▶

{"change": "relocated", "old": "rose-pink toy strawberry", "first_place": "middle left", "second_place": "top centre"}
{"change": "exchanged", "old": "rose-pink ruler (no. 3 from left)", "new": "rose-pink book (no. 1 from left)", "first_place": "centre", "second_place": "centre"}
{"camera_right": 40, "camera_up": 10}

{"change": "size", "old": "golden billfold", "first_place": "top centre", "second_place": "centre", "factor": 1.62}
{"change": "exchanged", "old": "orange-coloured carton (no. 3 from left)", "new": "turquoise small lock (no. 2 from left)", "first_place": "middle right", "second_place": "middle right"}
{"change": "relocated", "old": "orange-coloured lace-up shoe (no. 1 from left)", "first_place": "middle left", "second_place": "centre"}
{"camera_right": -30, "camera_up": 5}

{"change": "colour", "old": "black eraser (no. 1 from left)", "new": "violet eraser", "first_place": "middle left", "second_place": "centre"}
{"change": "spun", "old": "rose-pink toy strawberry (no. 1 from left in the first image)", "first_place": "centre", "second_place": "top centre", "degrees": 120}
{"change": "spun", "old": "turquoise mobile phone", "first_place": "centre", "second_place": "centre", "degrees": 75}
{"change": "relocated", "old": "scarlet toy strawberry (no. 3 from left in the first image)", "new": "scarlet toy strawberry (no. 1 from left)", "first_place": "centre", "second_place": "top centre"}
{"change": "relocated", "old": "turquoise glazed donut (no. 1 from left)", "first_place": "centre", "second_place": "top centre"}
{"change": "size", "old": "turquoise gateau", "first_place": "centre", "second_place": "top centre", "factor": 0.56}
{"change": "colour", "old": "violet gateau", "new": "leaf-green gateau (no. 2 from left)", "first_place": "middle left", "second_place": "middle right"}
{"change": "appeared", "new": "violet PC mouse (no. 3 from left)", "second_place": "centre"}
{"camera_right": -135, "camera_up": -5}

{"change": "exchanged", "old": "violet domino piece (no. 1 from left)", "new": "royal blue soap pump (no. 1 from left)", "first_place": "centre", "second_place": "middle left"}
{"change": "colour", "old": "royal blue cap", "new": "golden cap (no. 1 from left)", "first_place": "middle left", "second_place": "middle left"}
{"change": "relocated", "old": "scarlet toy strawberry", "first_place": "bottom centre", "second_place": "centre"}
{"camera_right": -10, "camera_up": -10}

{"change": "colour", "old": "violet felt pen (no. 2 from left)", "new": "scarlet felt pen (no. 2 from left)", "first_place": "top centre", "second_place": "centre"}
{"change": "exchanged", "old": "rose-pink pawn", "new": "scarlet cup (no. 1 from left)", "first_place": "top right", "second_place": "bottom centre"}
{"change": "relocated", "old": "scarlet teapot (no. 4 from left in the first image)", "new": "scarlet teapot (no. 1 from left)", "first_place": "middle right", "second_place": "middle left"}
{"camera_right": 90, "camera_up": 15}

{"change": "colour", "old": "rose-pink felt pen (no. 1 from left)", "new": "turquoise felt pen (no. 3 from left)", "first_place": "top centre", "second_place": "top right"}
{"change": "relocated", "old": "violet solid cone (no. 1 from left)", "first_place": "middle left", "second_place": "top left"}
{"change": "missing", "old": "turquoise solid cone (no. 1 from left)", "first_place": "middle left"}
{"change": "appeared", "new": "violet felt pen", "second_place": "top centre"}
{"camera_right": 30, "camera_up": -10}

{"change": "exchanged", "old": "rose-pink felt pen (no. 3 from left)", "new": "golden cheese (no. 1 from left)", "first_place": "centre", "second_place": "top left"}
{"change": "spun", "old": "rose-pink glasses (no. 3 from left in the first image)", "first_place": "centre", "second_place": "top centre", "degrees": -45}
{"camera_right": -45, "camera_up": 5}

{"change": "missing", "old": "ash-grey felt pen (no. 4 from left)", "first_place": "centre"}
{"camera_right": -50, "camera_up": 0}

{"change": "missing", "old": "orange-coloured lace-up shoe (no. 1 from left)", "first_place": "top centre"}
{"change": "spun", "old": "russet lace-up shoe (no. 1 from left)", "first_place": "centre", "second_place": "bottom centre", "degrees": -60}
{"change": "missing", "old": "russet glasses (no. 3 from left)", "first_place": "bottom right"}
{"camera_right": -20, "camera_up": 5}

◀

To do. Nothing in the data may be left out. Copy all of it exactly.

Answer to the problem.
{"change": "relocated", "old": "rose-pink toy strawberry", "first_place": "middle left", "second_place": "top centre"}
{"change": "exchanged", "old": "rose-pink ruler (no. 3 from left)", "new": "rose-pink book (no. 1 from left)", "first_place": "centre", "second_place": "centre"}
{"camera_right": 40, "camera_up": 10}

{"change": "size", "old": "golden billfold", "first_place": "top centre", "second_place": "centre", "factor": 1.62}
{"change": "exchanged", "old": "orange-coloured carton (no. 3 from left)", "new": "turquoise small lock (no. 2 from left)", "first_place": "middle right", "second_place": "middle right"}
{"change": "relocated", "old": "orange-coloured lace-up shoe (no. 1 from left)", "first_place": "middle left", "second_place": "centre"}
{"camera_right": -30, "camera_up": 5}

{"change": "colour", "old": "black eraser (no. 1 from left)", "new": "violet eraser", "first_place": "middle left", "second_place": "centre"}
{"change": "spun", "old": "rose-pink toy strawberry (no. 1 from left in the first image)", "first_place": "centre", "second_place": "top centre", "degrees": 120}
{"change": "spun", "old": "turquoise mobile phone", "first_place": "centre", "second_place": "centre", "degrees": 75}
{"change": "relocated", "old": "scarlet toy strawberry (no. 3 from left in the first image)", "new": "scarlet toy strawberry (no. 1 from left)", "first_place": "centre", "second_place": "top centre"}
{"change": "relocated", "old": "turquoise glazed donut (no. 1 from left)", "first_place": "centre", "second_place": "top centre"}
{"change": "size", "old": "turquoise gateau", "first_place": "centre", "second_place": "top centre", "factor": 0.56}
{"change": "colour", "old": "violet gateau", "new": "leaf-green gateau (no. 2 from left)", "first_place": "middle left", "second_place": "middle right"}
{"change": "appeared", "new": "violet PC mouse (no. 3 from left)", "second_place": "centre"}
{"camera_right": -135, "camera_up": -5}

{"change": "exchanged", "old": "violet domino piece (no. 1 from left)", "new": "royal blue soap pump (no. 1 from left)", "first_place": "centre", "second_place": "middle left"}
{"change": "colour", "old": "royal blue cap", "new": "golden cap (no. 1 from left)", "first_place": "middle left", "second_place": "middle left"}
{"change": "relocated", "old": "scarlet toy strawberry", "first_place": "bottom centre", "second_place": "centre"}
{"camera_right": -10, "camera_up": -10}

{"change": "colour", "old": "violet felt pen (no. 2 from left)", "new": "scarlet felt pen (no. 2 from left)", "first_place": "top centre", "second_place": "centre"}
{"change": "exchanged", "old": "rose-pink pawn", "new": "scarlet cup (no. 1 from left)", "first_place": "top right", "second_place": "bottom centre"}
{"change": "relocated", "old": "scarlet teapot (no. 4 from left in the first image)", "new": "scarlet teapot (no. 1 from left)", "first_place": "middle right", "second_place": "middle left"}
{"camera_right": 90, "camera_up": 15}

{"change": "colour", "old": "rose-pink felt pen (no. 1 from left)", "new": "turquoise felt pen (no. 3 from left)", "first_place": "top centre", "second_place": "top right"}
{"change": "relocated", "old": "violet solid cone (no. 1 from left)", "first_place": "middle left", "second_place": "top left"}
{"change": "missing", "old": "turquoise solid cone (no. 1 from left)", "first_place": "middle left"}
{"change": "appeared", "new": "violet felt pen", "second_place": "top centre"}
{"camera_right": 30, "camera_up": -10}

{"change": "exchanged", "old": "rose-pink felt pen (no. 3 from left)", "new": "golden cheese (no. 1 from left)", "first_place": "centre", "second_place": "top left"}
{"change": "spun", "old": "rose-pink glasses (no. 3 from left in the first image)", "first_place": "centre", "second_place": "top centre", "degrees": -45}
{"camera_right": -45, "camera_up": 5}

{"change": "missing", "old": "ash-grey felt pen (no. 4 from left)", "first_place": "centre"}
{"camera_right": -50, "camera_up": 0}

{"change": "missing", "old": "orange-coloured lace-up shoe (no. 1 from left)", "first_place": "top centre"}
{"change": "spun", "old": "russet lace-up shoe (no. 1 from left)", "first_place": "centre", "second_place": "bottom centre", "degrees": -60}
{"change": "missing", "old": "russet glasses (no. 3 from left)", "first_place": "bottom right"}
{"camera_right": -20, "camera_up": 5}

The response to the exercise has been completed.